Task inputs

·····

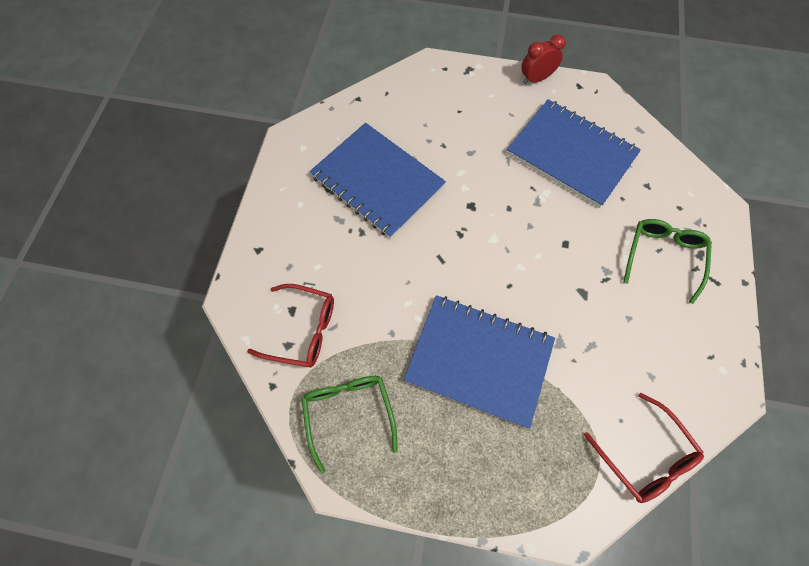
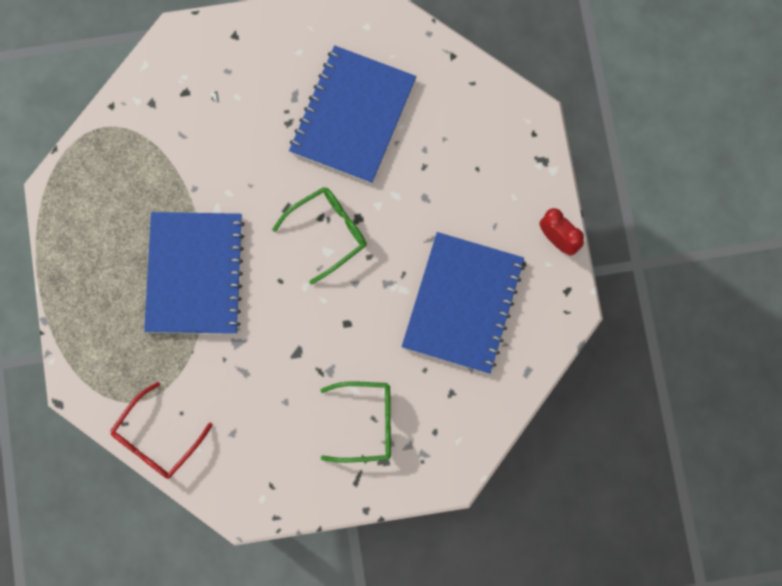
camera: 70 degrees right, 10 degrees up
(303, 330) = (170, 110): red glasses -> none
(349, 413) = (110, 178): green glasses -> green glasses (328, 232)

·····

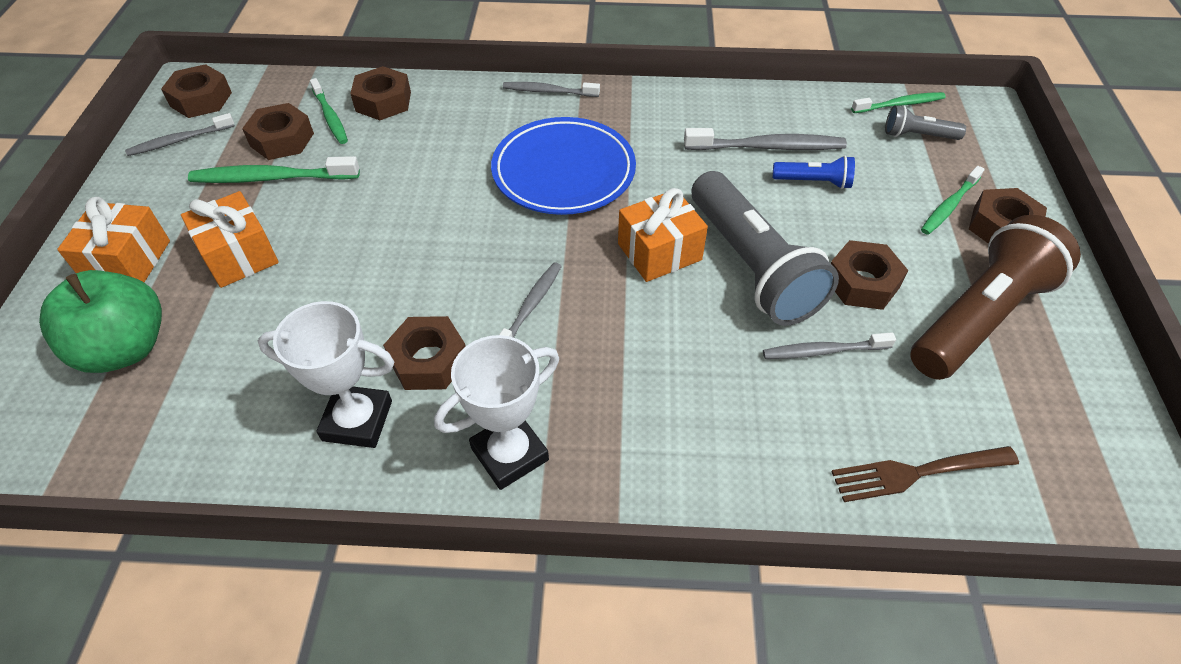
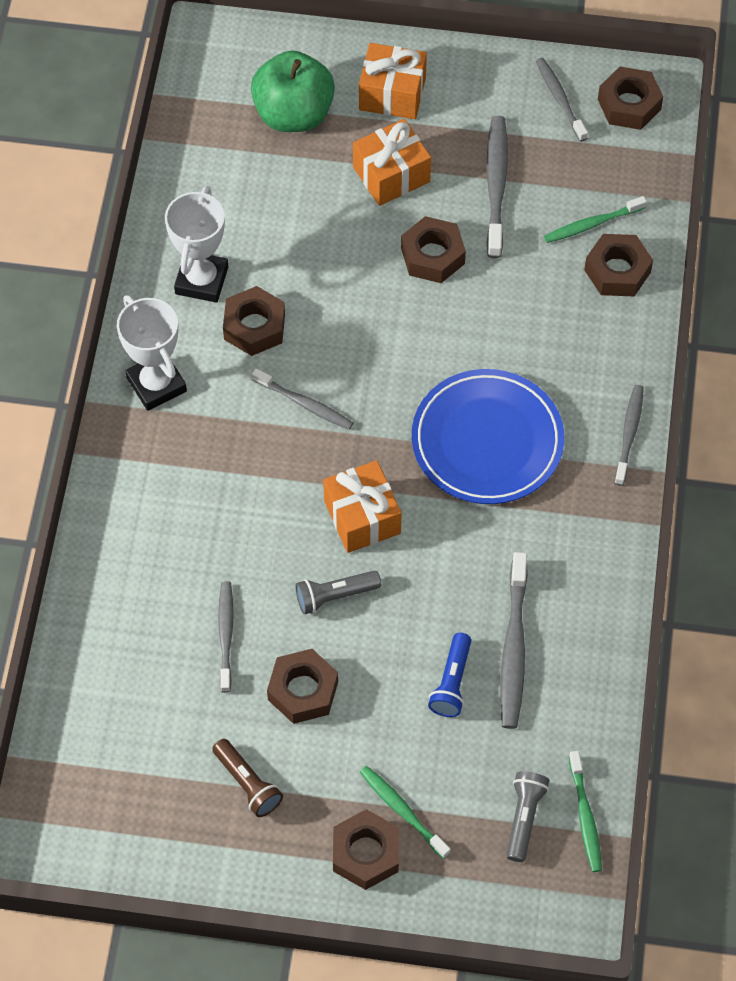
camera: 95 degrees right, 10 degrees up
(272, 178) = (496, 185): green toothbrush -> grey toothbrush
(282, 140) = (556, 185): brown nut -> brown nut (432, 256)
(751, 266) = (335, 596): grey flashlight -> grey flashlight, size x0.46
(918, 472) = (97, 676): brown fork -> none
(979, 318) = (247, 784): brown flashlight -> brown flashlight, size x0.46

·····

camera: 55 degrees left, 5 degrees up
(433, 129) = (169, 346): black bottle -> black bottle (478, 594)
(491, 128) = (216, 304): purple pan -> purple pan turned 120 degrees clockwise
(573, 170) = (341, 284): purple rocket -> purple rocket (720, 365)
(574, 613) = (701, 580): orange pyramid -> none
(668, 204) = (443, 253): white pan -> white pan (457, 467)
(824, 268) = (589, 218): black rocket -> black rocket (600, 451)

·····

Required work
From the listing above, return the lines starting at the one with "(491, 128) = (216, 304): purple" and ending at the one with "(824, 268) = (589, 218): black", both kept, exactly as they appear and nothing more.

Answer box
(491, 128) = (216, 304): purple pan -> purple pan turned 120 degrees clockwise
(573, 170) = (341, 284): purple rocket -> purple rocket (720, 365)
(574, 613) = (701, 580): orange pyramid -> none
(668, 204) = (443, 253): white pan -> white pan (457, 467)
(824, 268) = (589, 218): black rocket -> black rocket (600, 451)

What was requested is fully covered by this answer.